* _What you should do_:
Which of the lines below holds the string "YELLOW"? Copy every line that does.

[Spatial object tracking data]
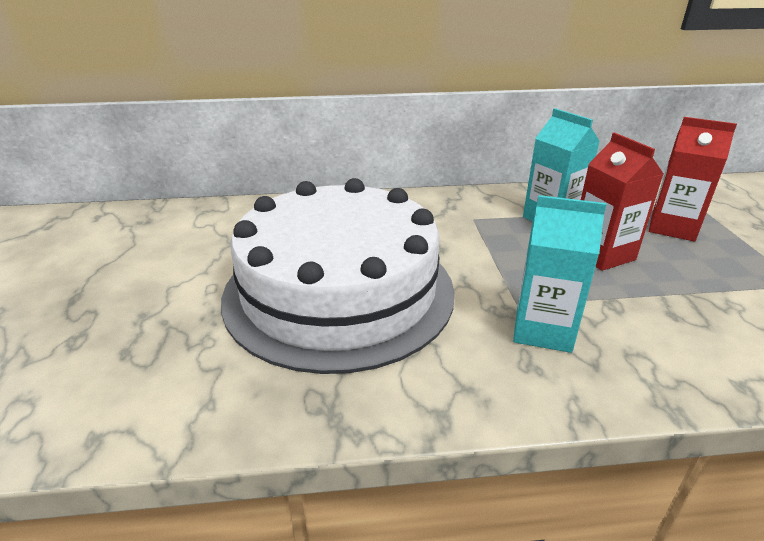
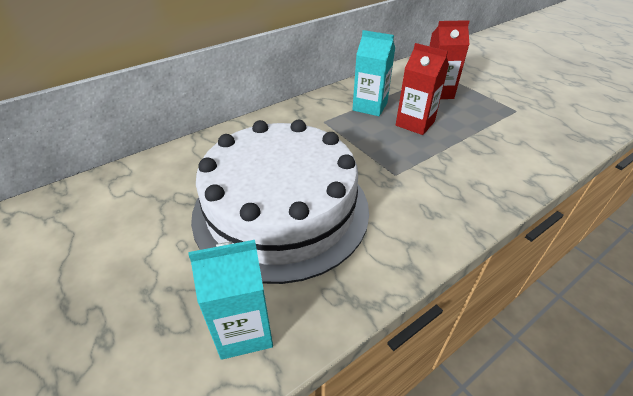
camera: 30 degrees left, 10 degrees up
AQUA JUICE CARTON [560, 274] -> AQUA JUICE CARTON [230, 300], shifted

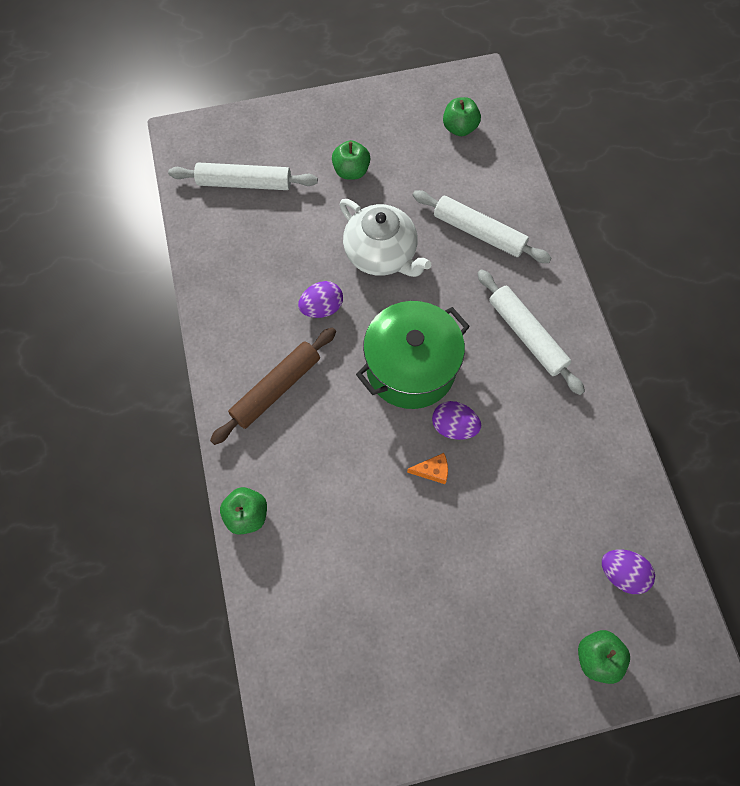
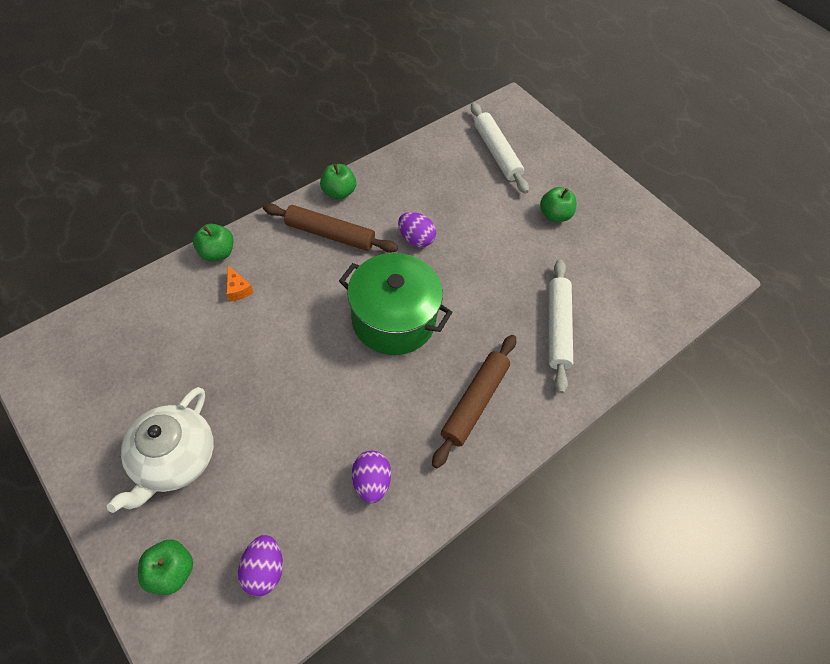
camera: 60 degrees right, 10 degrees down
EMERALD APPLE [462, 116] -> EMERALD APPLE [338, 182], shifted
SNOW-WHITE TEAPOT [385, 238] -> SNOW-WHITE TEAPOT [160, 450], shifted
SNOW-WHITE DOUGH ROLLER [531, 332] -> DARK BROWN DOUGH ROLLER [474, 401]
VIOLET EGG SHAPE [456, 420] -> VIOLET EGG SHAPE [371, 477], shifted
ORANGE CHEESE WEDGE [427, 468] -> ORANGE CHEESE WEDGE [239, 284], shifted

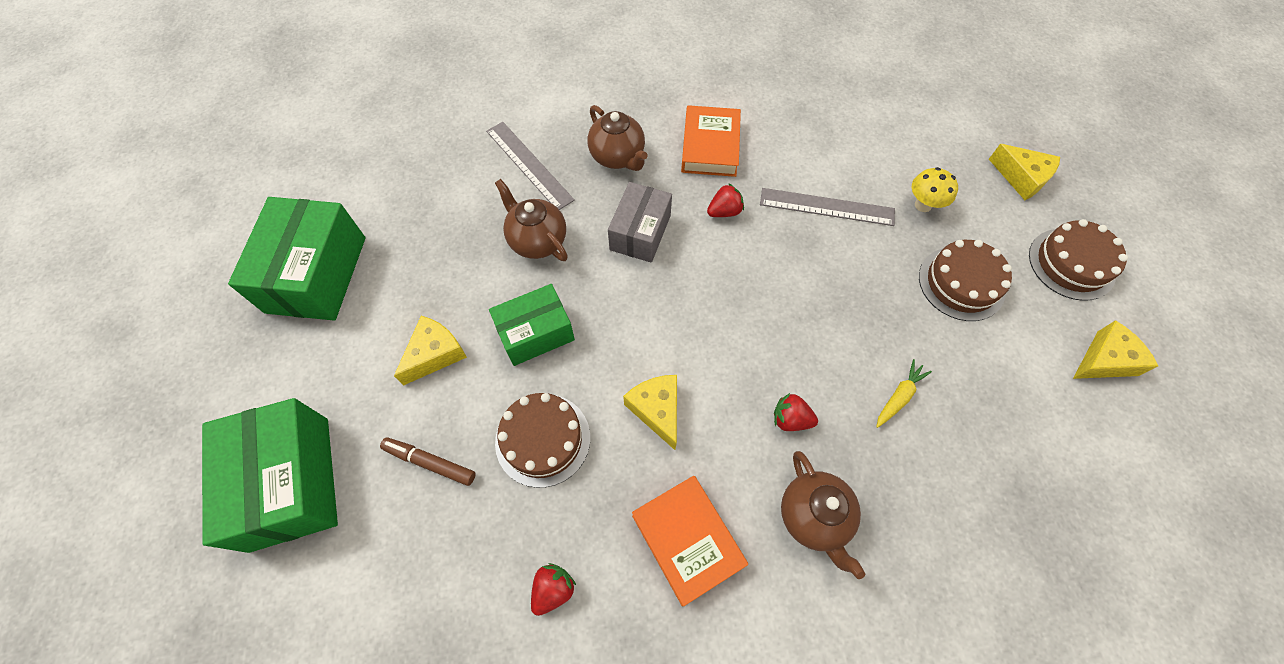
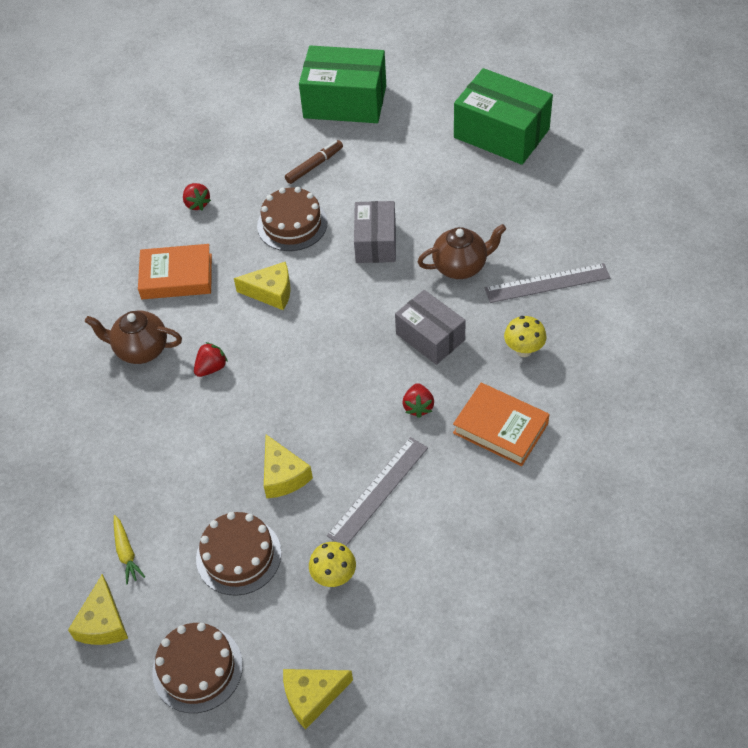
camera: 120 degrees right, 10 degrees down
DARK BROWN TEAPOT [618, 138] -> YELLOW FUNGUS [525, 336]
EMERALD BOX [532, 325] -> GRAY BOX [375, 232]
YELLOW CHEESE WEDGE [430, 351] -> YELLOW CHEESE WEDGE [288, 466], shifted
YELLOW TOY CARROT [904, 393] -> YELLOW TOY CARROT [129, 549], shifted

* _Solution below_:
DARK BROWN TEAPOT [618, 138] -> YELLOW FUNGUS [525, 336]
YELLOW CHEESE WEDGE [430, 351] -> YELLOW CHEESE WEDGE [288, 466], shifted
YELLOW TOY CARROT [904, 393] -> YELLOW TOY CARROT [129, 549], shifted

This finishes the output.